What you will do:
Copy out every text line from the items below word for word, omitting the pictures.

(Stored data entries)
━━━━━━━━━━━━━━━━━━━━

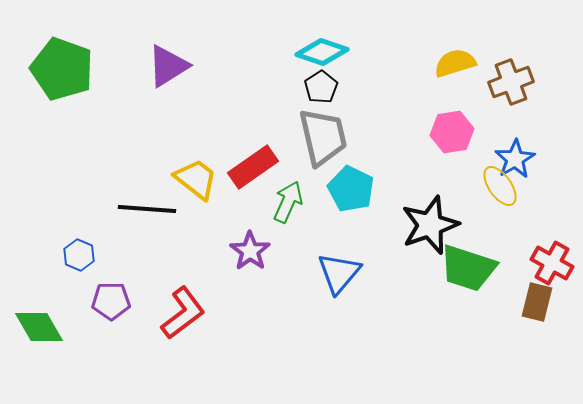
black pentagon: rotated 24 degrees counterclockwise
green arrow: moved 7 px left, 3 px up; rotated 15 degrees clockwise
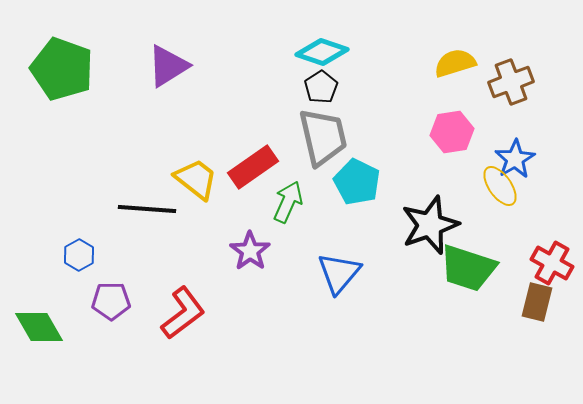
cyan pentagon: moved 6 px right, 7 px up
blue hexagon: rotated 8 degrees clockwise
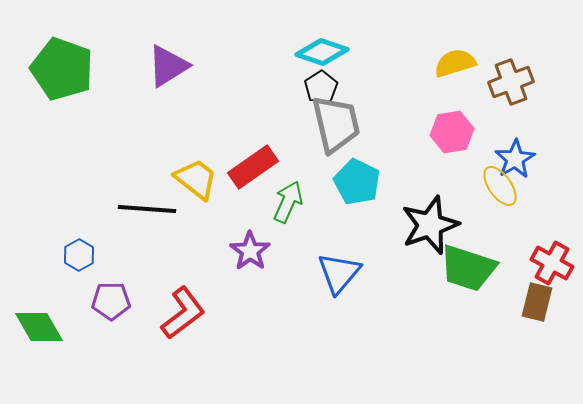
gray trapezoid: moved 13 px right, 13 px up
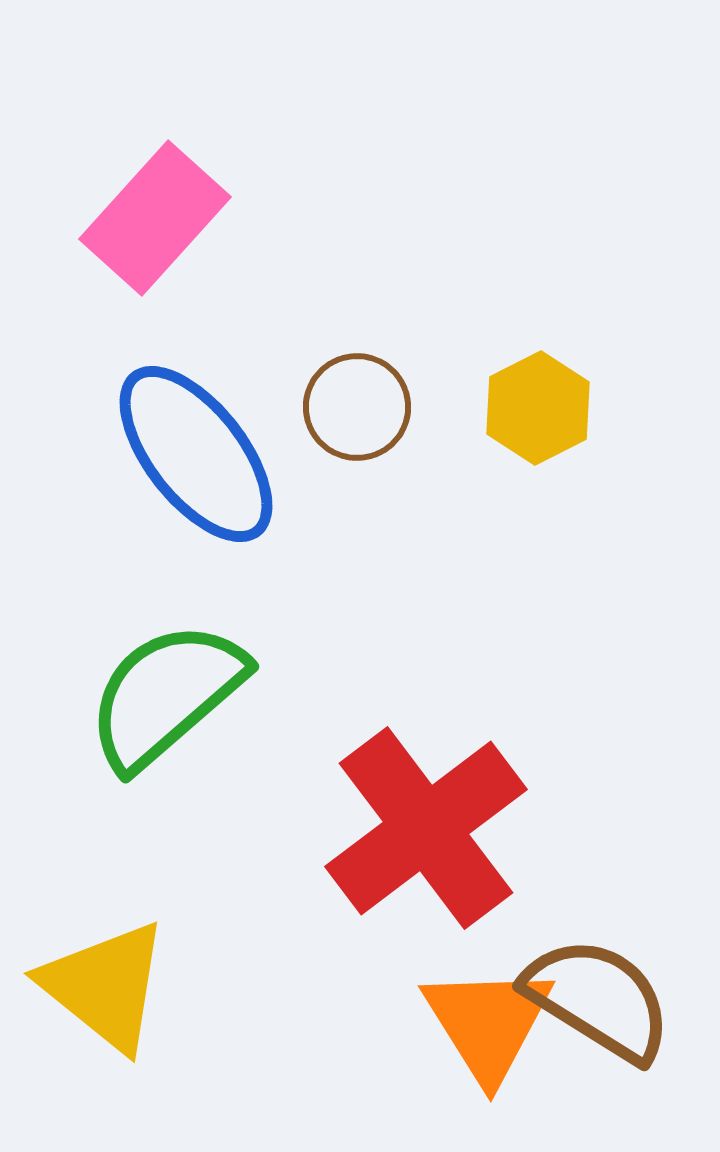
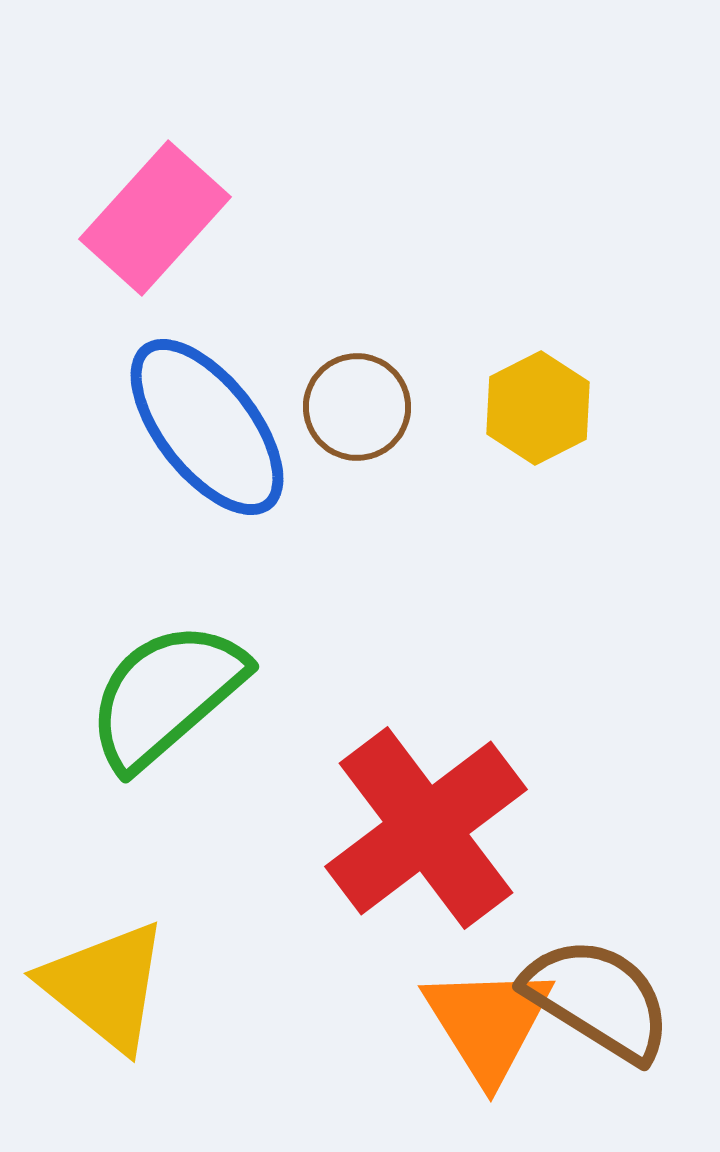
blue ellipse: moved 11 px right, 27 px up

━━━━━━━━━━━━━━━━━━━━

Exercise solution:
black pentagon: rotated 24 degrees counterclockwise
green arrow: moved 7 px left, 3 px up; rotated 15 degrees clockwise
cyan pentagon: moved 6 px right, 7 px up
blue hexagon: rotated 8 degrees clockwise
gray trapezoid: moved 13 px right, 13 px up
blue ellipse: moved 11 px right, 27 px up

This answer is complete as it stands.